**What needs to be done**: Your answer should be the lines below from the one with "brown star: (205, 483) -> (96, 239), moved" to the one with "black circle: (1043, 1077)", both included, given again exactly and with nothing added.

**Study material**:
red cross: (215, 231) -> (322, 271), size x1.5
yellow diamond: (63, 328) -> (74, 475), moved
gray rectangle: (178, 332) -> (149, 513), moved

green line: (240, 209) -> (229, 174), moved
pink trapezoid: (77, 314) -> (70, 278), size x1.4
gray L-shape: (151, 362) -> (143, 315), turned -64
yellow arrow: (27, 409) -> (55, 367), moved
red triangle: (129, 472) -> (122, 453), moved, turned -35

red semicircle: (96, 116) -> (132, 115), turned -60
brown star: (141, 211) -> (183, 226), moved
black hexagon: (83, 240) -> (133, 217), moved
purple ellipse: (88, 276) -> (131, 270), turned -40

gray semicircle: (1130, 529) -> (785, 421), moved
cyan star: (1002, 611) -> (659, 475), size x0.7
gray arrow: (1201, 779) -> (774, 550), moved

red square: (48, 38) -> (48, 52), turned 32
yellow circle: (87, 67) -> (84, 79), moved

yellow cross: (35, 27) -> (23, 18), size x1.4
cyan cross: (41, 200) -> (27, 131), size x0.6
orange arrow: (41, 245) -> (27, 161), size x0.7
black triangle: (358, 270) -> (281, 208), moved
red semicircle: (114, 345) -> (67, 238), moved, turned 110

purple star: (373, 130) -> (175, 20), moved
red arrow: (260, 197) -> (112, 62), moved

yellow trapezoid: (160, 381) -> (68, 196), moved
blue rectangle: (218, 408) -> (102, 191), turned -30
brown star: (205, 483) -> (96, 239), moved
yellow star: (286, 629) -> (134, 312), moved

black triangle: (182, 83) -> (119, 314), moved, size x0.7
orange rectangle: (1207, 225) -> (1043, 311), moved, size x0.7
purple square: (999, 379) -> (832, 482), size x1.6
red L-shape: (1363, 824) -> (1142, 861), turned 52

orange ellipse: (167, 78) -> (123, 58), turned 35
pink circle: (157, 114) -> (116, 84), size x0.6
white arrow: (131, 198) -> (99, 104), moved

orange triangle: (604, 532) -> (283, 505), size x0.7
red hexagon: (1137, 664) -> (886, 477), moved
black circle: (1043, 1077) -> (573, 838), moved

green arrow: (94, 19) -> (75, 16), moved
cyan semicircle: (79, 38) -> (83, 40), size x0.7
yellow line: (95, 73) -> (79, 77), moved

**Task solution**:
brown star: (205, 483) -> (96, 239), moved
yellow star: (286, 629) -> (134, 312), moved

black triangle: (182, 83) -> (119, 314), moved, size x0.7
orange rectangle: (1207, 225) -> (1043, 311), moved, size x0.7
purple square: (999, 379) -> (832, 482), size x1.6
red L-shape: (1363, 824) -> (1142, 861), turned 52

orange ellipse: (167, 78) -> (123, 58), turned 35
pink circle: (157, 114) -> (116, 84), size x0.6
white arrow: (131, 198) -> (99, 104), moved

orange triangle: (604, 532) -> (283, 505), size x0.7
red hexagon: (1137, 664) -> (886, 477), moved
black circle: (1043, 1077) -> (573, 838), moved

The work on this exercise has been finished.